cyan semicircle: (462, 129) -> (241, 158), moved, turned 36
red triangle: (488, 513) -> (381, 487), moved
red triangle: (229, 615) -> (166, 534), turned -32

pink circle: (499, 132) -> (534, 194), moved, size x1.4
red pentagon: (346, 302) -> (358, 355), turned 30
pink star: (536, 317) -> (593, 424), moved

========

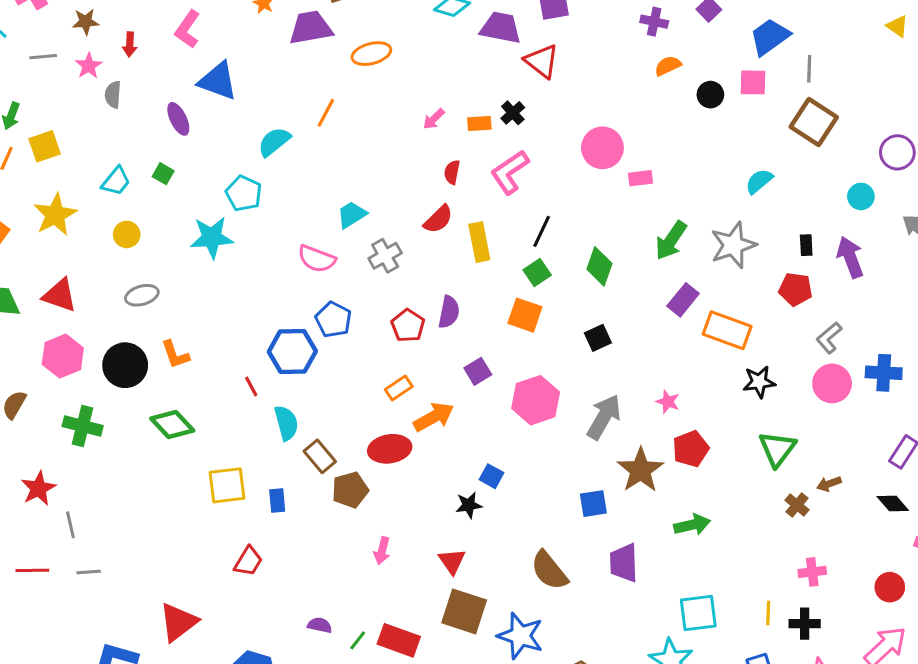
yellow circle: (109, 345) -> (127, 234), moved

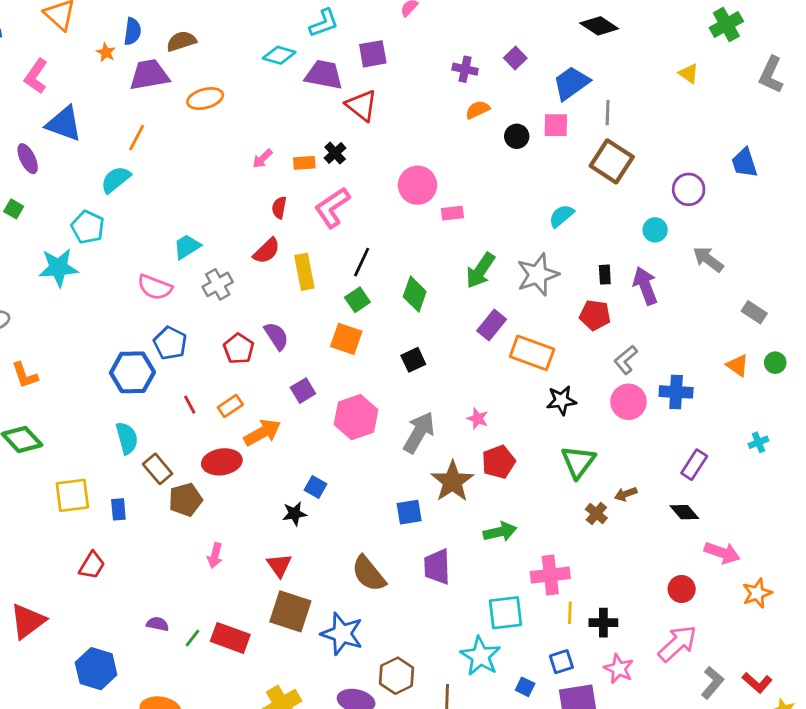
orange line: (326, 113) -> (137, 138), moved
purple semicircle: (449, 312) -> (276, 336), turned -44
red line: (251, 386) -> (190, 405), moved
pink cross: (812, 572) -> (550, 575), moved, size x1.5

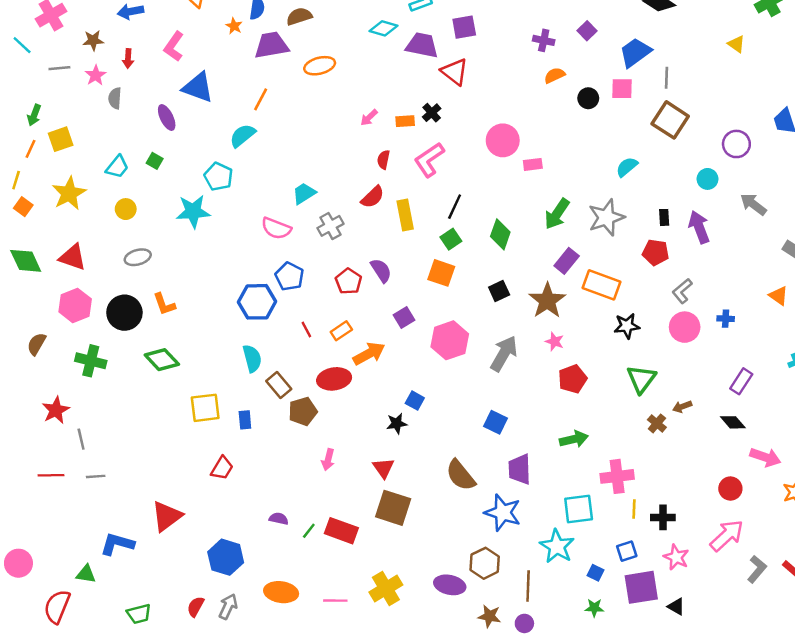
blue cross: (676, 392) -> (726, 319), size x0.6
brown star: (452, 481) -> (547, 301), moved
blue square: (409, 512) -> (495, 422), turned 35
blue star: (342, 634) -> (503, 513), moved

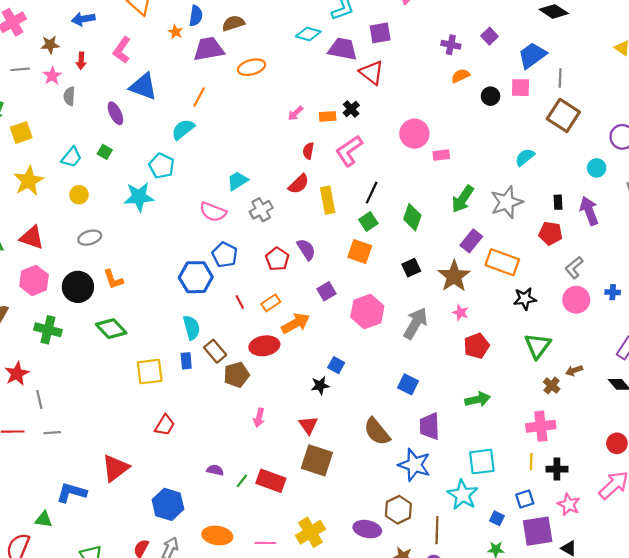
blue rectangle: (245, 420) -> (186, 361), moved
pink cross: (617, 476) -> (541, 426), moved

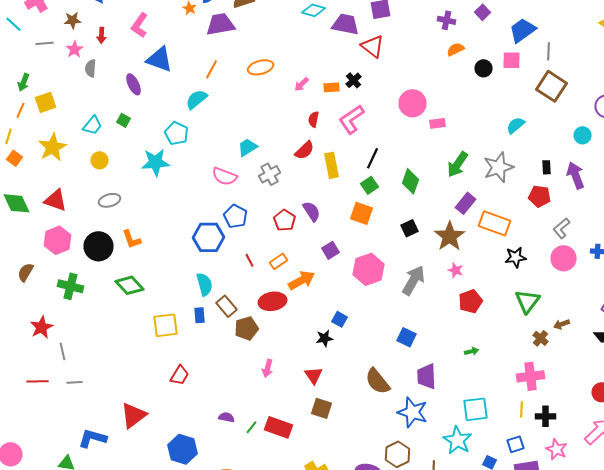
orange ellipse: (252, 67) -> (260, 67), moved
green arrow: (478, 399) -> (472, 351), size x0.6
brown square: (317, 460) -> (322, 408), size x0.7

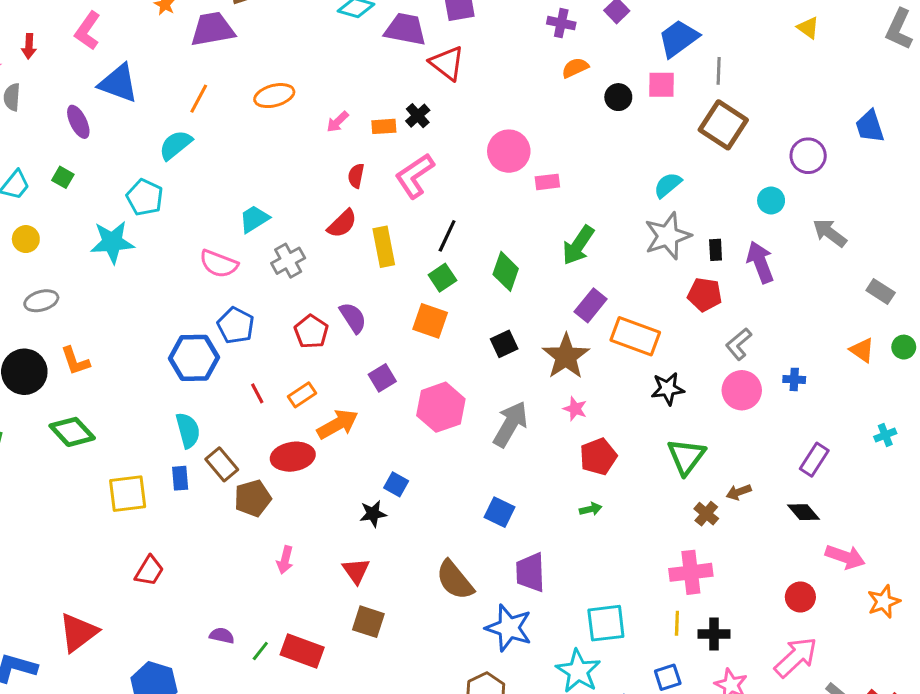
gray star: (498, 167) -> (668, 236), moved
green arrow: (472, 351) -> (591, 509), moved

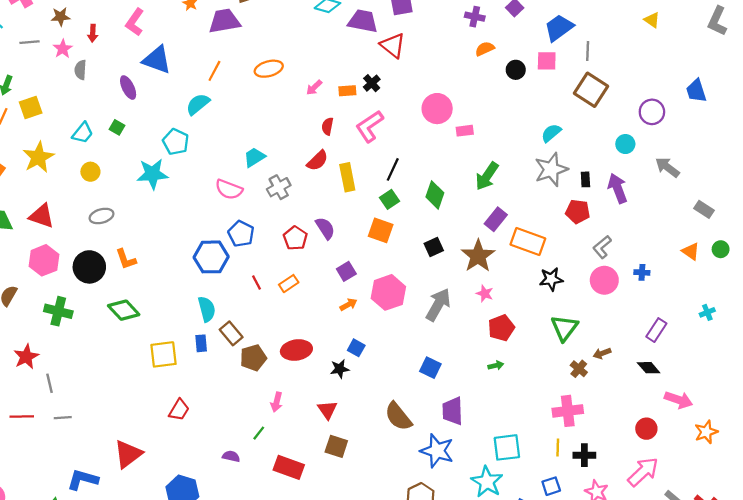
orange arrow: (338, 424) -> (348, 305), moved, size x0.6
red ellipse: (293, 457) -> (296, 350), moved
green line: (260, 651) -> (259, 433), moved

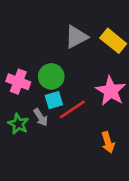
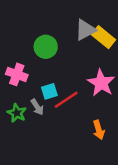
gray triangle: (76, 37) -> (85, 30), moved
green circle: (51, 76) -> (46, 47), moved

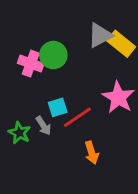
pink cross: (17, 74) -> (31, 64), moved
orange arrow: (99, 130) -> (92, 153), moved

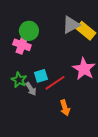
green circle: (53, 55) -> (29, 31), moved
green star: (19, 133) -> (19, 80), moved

========

PROBLEM STATEMENT: Quote the data above exactly from the line with "green line: (260, 651) -> (259, 433), moved" to the line with "green star: (19, 133) -> (19, 80), moved", both ends counted, and nothing else. Pictures don't go in.

FINISHED EXERCISE:
green line: (260, 651) -> (259, 433), moved

gray triangle: (76, 37) -> (85, 30), moved
green circle: (51, 76) -> (46, 47), moved

pink cross: (17, 74) -> (31, 64), moved
orange arrow: (99, 130) -> (92, 153), moved

green circle: (53, 55) -> (29, 31), moved
green star: (19, 133) -> (19, 80), moved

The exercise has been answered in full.